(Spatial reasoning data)
= = = =
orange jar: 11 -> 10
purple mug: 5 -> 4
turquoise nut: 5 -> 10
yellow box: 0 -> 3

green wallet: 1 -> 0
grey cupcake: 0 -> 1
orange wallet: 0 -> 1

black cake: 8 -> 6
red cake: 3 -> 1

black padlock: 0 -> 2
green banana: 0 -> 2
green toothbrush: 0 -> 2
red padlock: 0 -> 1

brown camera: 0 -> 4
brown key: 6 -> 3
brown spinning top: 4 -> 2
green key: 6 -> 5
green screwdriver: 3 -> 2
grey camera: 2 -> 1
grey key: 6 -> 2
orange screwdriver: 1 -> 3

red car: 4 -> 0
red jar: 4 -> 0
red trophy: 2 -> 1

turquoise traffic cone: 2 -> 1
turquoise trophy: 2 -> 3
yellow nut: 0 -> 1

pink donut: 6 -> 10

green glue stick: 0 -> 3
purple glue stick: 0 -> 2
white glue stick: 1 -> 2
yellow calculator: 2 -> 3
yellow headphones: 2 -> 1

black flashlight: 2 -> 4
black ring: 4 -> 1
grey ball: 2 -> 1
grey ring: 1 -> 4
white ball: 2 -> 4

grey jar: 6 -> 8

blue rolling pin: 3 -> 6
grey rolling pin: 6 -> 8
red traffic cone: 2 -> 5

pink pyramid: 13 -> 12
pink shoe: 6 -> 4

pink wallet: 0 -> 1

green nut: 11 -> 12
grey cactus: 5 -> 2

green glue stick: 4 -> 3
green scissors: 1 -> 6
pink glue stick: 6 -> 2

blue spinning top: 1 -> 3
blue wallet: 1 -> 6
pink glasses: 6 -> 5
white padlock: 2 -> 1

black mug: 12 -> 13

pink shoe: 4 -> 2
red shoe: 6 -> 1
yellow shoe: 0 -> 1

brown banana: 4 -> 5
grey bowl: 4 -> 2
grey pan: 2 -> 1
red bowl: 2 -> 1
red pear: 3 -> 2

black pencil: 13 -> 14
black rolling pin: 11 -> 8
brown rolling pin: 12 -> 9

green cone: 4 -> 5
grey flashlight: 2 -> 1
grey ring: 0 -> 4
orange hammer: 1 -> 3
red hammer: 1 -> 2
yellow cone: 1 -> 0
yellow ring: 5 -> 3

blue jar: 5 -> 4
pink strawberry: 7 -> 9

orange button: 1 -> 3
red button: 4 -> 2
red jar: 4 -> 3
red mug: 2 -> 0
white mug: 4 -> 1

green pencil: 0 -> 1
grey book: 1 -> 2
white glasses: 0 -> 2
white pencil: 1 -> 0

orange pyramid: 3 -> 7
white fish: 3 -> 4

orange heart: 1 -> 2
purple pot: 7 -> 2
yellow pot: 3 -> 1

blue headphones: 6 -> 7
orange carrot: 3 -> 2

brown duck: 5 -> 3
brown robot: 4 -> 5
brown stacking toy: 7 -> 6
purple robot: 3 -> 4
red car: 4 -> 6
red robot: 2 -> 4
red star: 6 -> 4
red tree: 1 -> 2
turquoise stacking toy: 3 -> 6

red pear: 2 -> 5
= = = =
| Problem |
What is needed is each line of the data, printed exactly.

| Task solution |
orange jar: 11 -> 10
purple mug: 5 -> 4
turquoise nut: 5 -> 10
yellow box: 0 -> 3

green wallet: 1 -> 0
grey cupcake: 0 -> 1
orange wallet: 0 -> 1

black cake: 8 -> 6
red cake: 3 -> 1

black padlock: 0 -> 2
green banana: 0 -> 2
green toothbrush: 0 -> 2
red padlock: 0 -> 1

brown camera: 0 -> 4
brown key: 6 -> 3
brown spinning top: 4 -> 2
green key: 6 -> 5
green screwdriver: 3 -> 2
grey camera: 2 -> 1
grey key: 6 -> 2
orange screwdriver: 1 -> 3

red car: 4 -> 0
red jar: 4 -> 0
red trophy: 2 -> 1

turquoise traffic cone: 2 -> 1
turquoise trophy: 2 -> 3
yellow nut: 0 -> 1

pink donut: 6 -> 10

green glue stick: 0 -> 3
purple glue stick: 0 -> 2
white glue stick: 1 -> 2
yellow calculator: 2 -> 3
yellow headphones: 2 -> 1

black flashlight: 2 -> 4
black ring: 4 -> 1
grey ball: 2 -> 1
grey ring: 1 -> 4
white ball: 2 -> 4

grey jar: 6 -> 8

blue rolling pin: 3 -> 6
grey rolling pin: 6 -> 8
red traffic cone: 2 -> 5

pink pyramid: 13 -> 12
pink shoe: 6 -> 4

pink wallet: 0 -> 1

green nut: 11 -> 12
grey cactus: 5 -> 2

green glue stick: 4 -> 3
green scissors: 1 -> 6
pink glue stick: 6 -> 2

blue spinning top: 1 -> 3
blue wallet: 1 -> 6
pink glasses: 6 -> 5
white padlock: 2 -> 1

black mug: 12 -> 13

pink shoe: 4 -> 2
red shoe: 6 -> 1
yellow shoe: 0 -> 1

brown banana: 4 -> 5
grey bowl: 4 -> 2
grey pan: 2 -> 1
red bowl: 2 -> 1
red pear: 3 -> 2

black pencil: 13 -> 14
black rolling pin: 11 -> 8
brown rolling pin: 12 -> 9

green cone: 4 -> 5
grey flashlight: 2 -> 1
grey ring: 0 -> 4
orange hammer: 1 -> 3
red hammer: 1 -> 2
yellow cone: 1 -> 0
yellow ring: 5 -> 3

blue jar: 5 -> 4
pink strawberry: 7 -> 9

orange button: 1 -> 3
red button: 4 -> 2
red jar: 4 -> 3
red mug: 2 -> 0
white mug: 4 -> 1

green pencil: 0 -> 1
grey book: 1 -> 2
white glasses: 0 -> 2
white pencil: 1 -> 0

orange pyramid: 3 -> 7
white fish: 3 -> 4

orange heart: 1 -> 2
purple pot: 7 -> 2
yellow pot: 3 -> 1

blue headphones: 6 -> 7
orange carrot: 3 -> 2

brown duck: 5 -> 3
brown robot: 4 -> 5
brown stacking toy: 7 -> 6
purple robot: 3 -> 4
red car: 4 -> 6
red robot: 2 -> 4
red star: 6 -> 4
red tree: 1 -> 2
turquoise stacking toy: 3 -> 6

red pear: 2 -> 5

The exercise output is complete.